* _Input material_
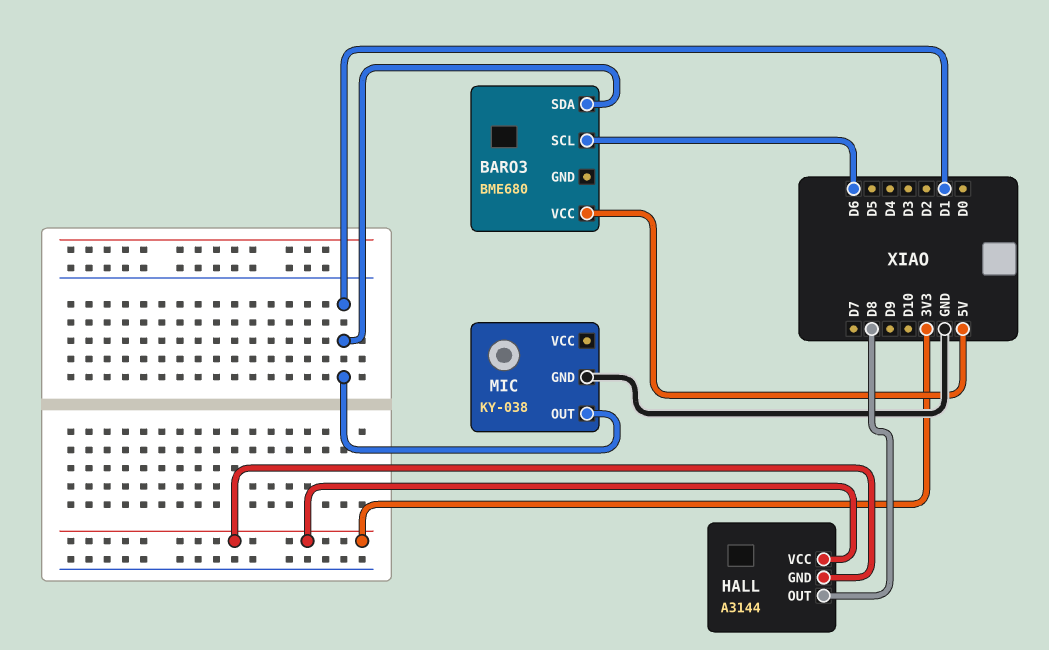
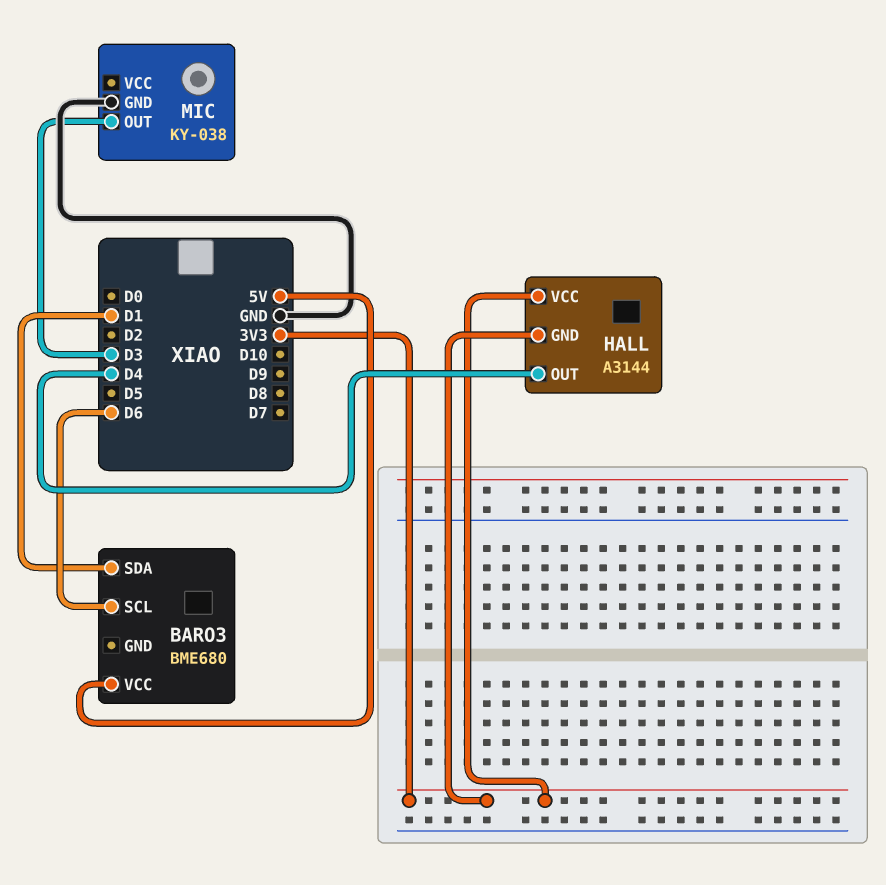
HALL pin OUT: D8 -> D4
MIC pin OUT: D1 -> D3

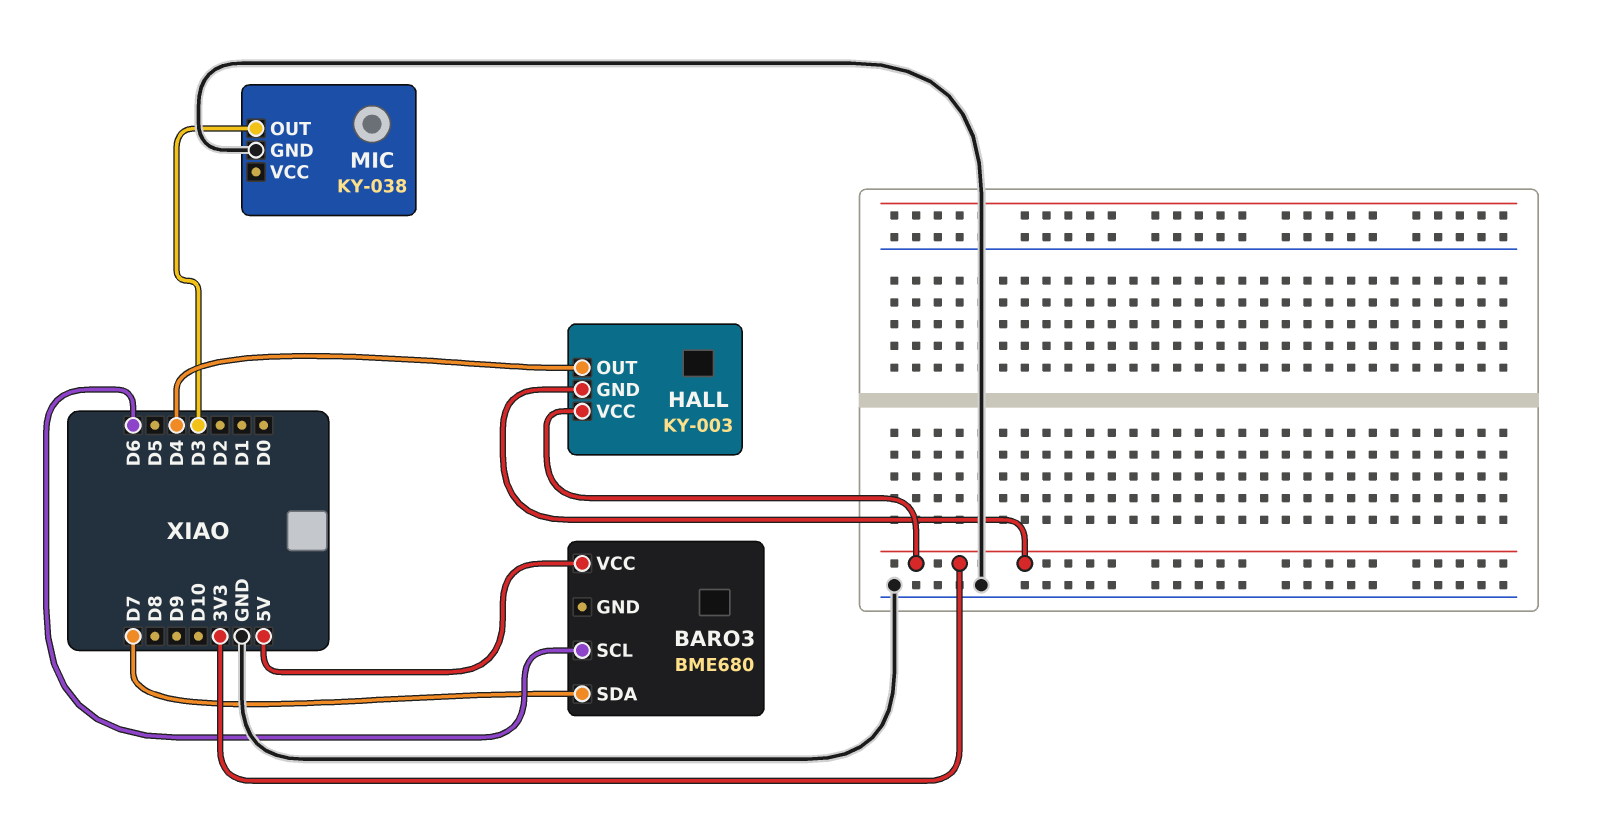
BARO3 pin SDA: D1 -> D7
HALL: A3144 -> KY-003

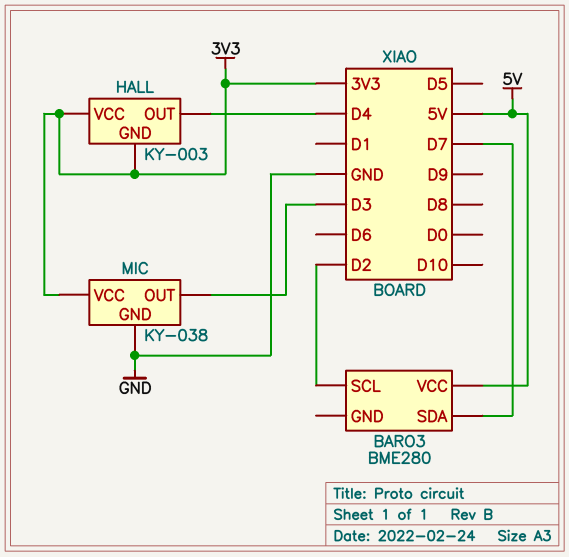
BARO3: BME680 -> BME280
BARO3 pin SCL: D6 -> D2
MIC pin VCC: none -> 3V3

* _Work to complete_
Transcribe all the records above word for word, without their images.

* _Task response_
HALL pin OUT: D8 -> D4
MIC pin OUT: D1 -> D3

BARO3 pin SDA: D1 -> D7
HALL: A3144 -> KY-003

BARO3: BME680 -> BME280
BARO3 pin SCL: D6 -> D2
MIC pin VCC: none -> 3V3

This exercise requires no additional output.